---- EXERCISE MATERIALS

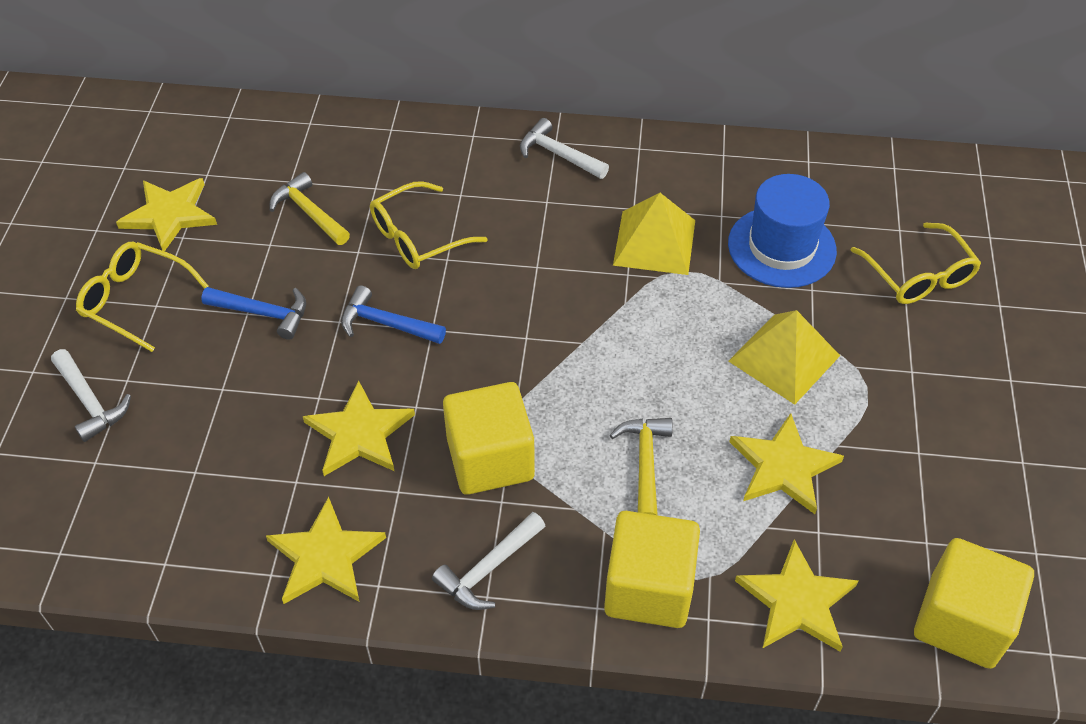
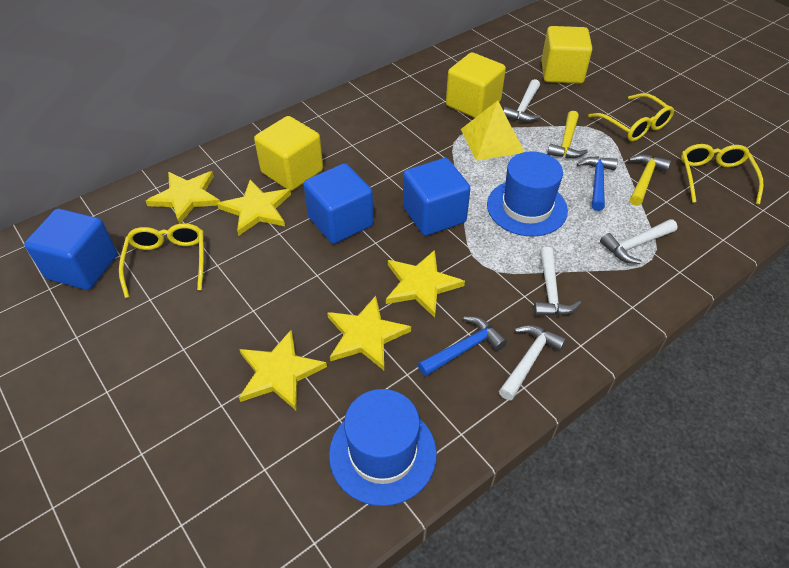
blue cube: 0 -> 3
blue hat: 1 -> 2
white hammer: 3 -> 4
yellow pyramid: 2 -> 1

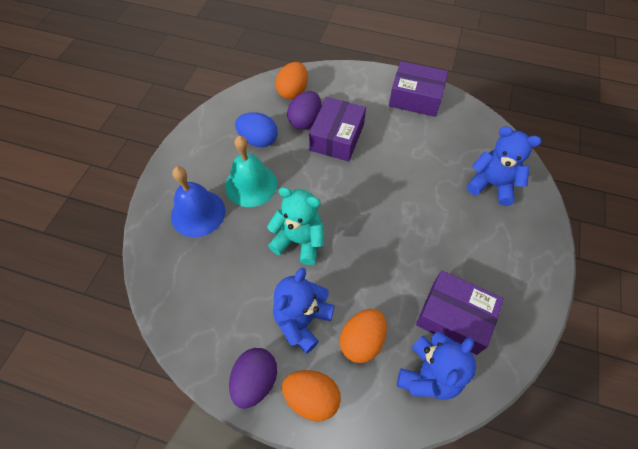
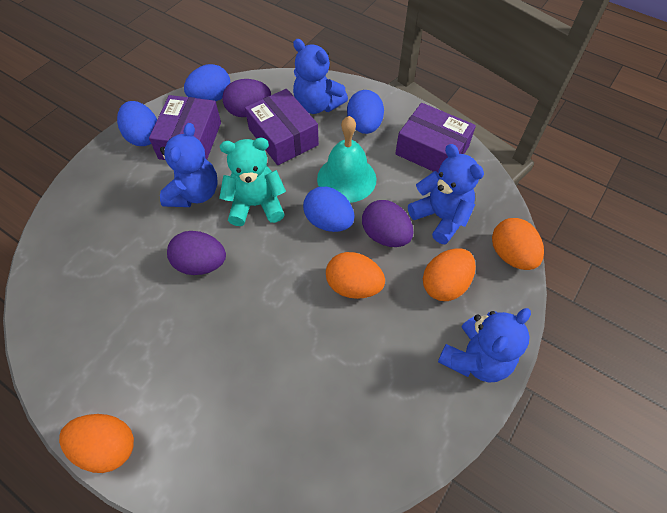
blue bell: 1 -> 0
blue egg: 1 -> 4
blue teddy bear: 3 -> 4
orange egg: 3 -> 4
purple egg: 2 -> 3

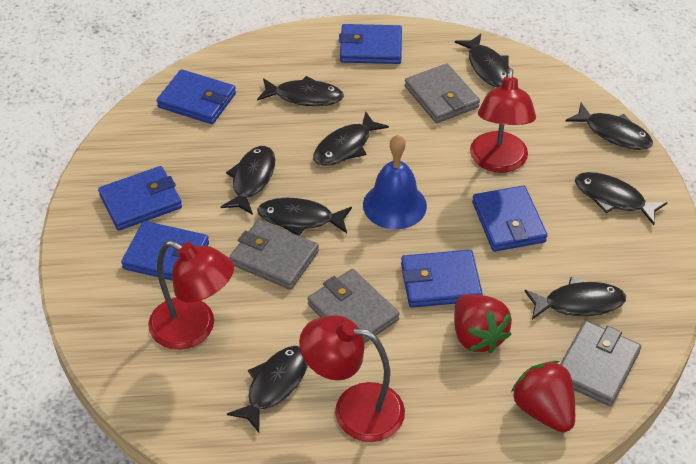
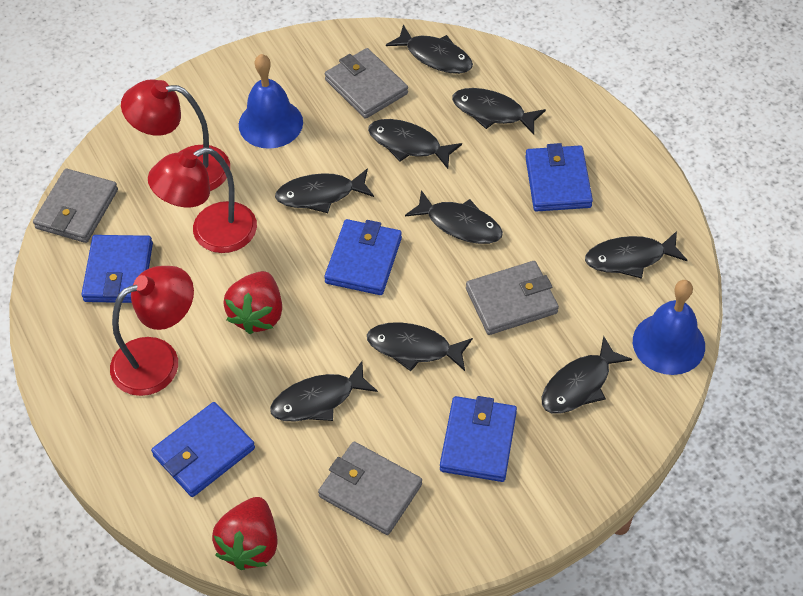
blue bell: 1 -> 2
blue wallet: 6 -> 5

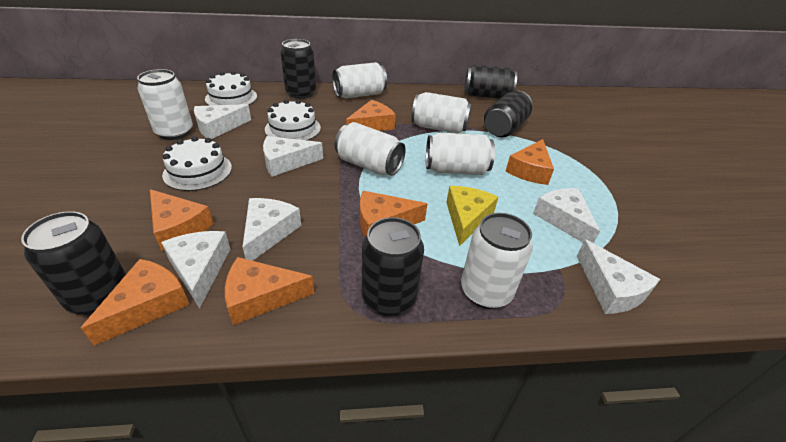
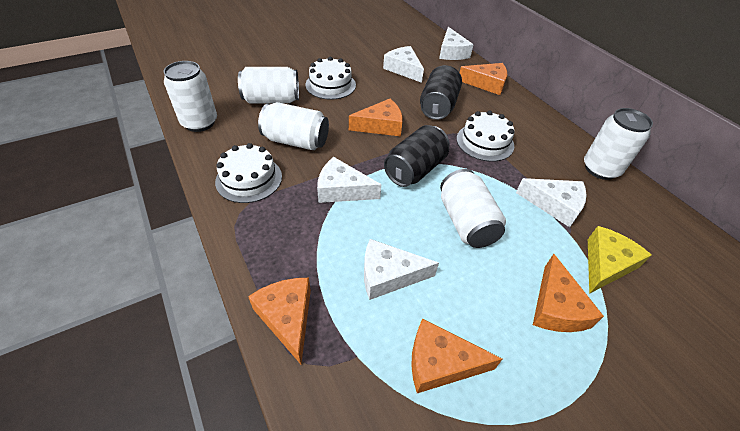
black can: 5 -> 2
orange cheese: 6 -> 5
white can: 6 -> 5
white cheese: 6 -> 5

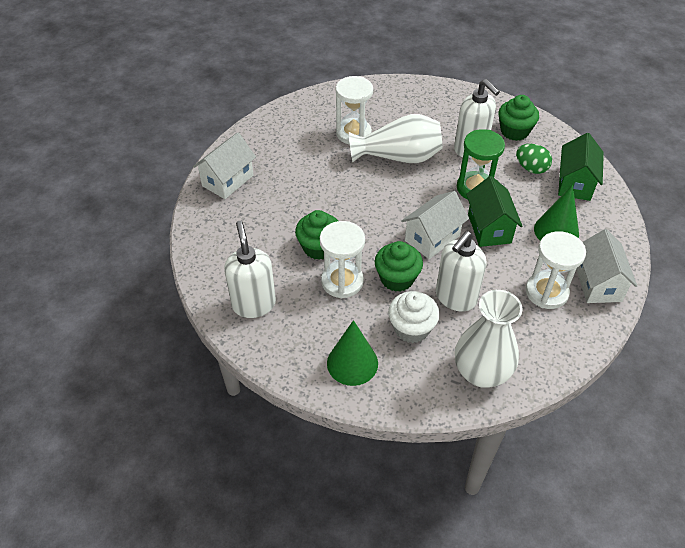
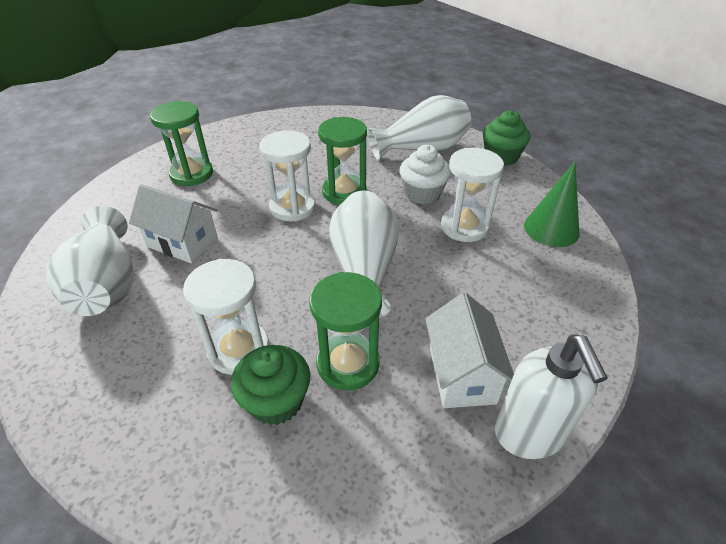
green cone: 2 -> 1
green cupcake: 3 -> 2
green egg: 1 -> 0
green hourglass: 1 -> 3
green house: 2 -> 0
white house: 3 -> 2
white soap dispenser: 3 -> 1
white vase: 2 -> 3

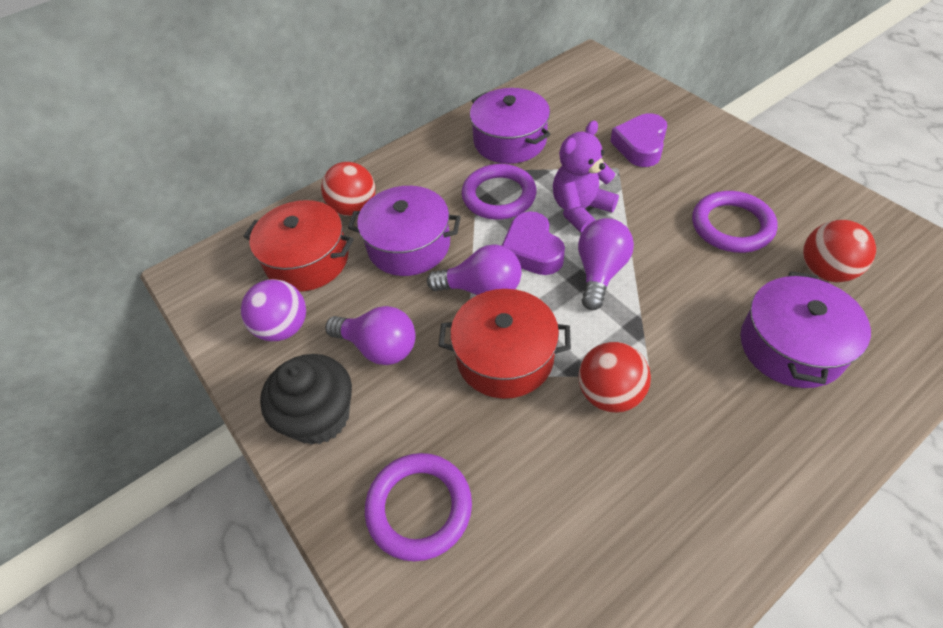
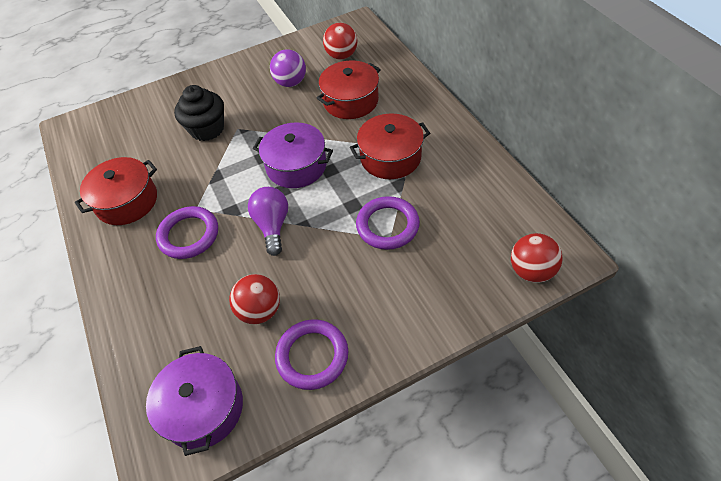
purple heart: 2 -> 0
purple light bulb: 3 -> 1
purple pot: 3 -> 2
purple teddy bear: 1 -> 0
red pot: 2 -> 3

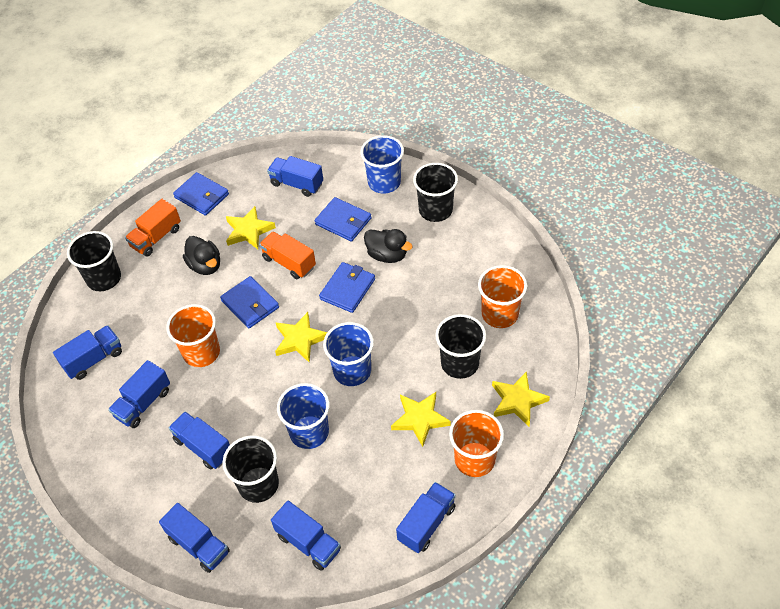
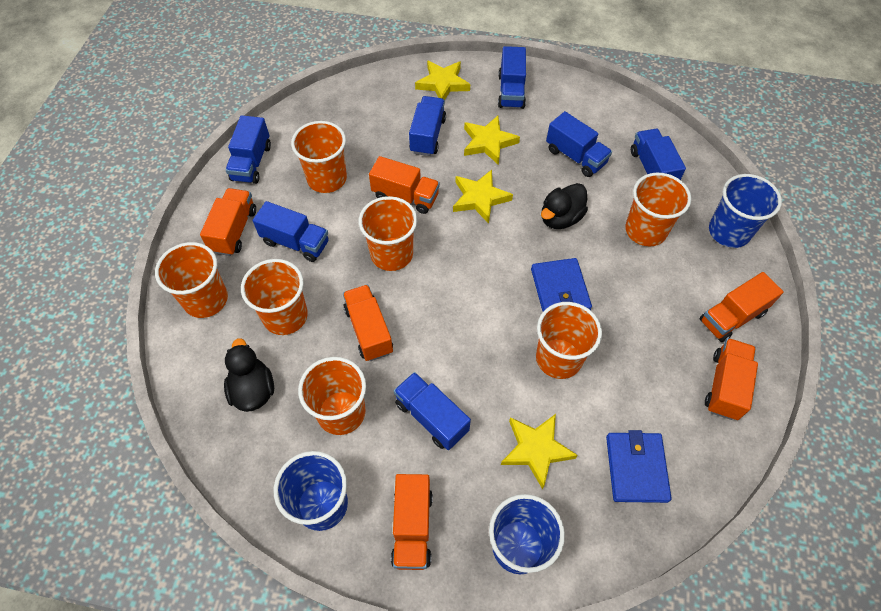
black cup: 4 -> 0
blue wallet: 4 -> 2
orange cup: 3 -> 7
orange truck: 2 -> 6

--------

The records above are to be restated word for word, excluding all pictures.

▸ **WRITTEN SOLUTION**
blue cube: 0 -> 3
blue hat: 1 -> 2
white hammer: 3 -> 4
yellow pyramid: 2 -> 1

blue bell: 1 -> 0
blue egg: 1 -> 4
blue teddy bear: 3 -> 4
orange egg: 3 -> 4
purple egg: 2 -> 3

blue bell: 1 -> 2
blue wallet: 6 -> 5

black can: 5 -> 2
orange cheese: 6 -> 5
white can: 6 -> 5
white cheese: 6 -> 5

green cone: 2 -> 1
green cupcake: 3 -> 2
green egg: 1 -> 0
green hourglass: 1 -> 3
green house: 2 -> 0
white house: 3 -> 2
white soap dispenser: 3 -> 1
white vase: 2 -> 3

purple heart: 2 -> 0
purple light bulb: 3 -> 1
purple pot: 3 -> 2
purple teddy bear: 1 -> 0
red pot: 2 -> 3

black cup: 4 -> 0
blue wallet: 4 -> 2
orange cup: 3 -> 7
orange truck: 2 -> 6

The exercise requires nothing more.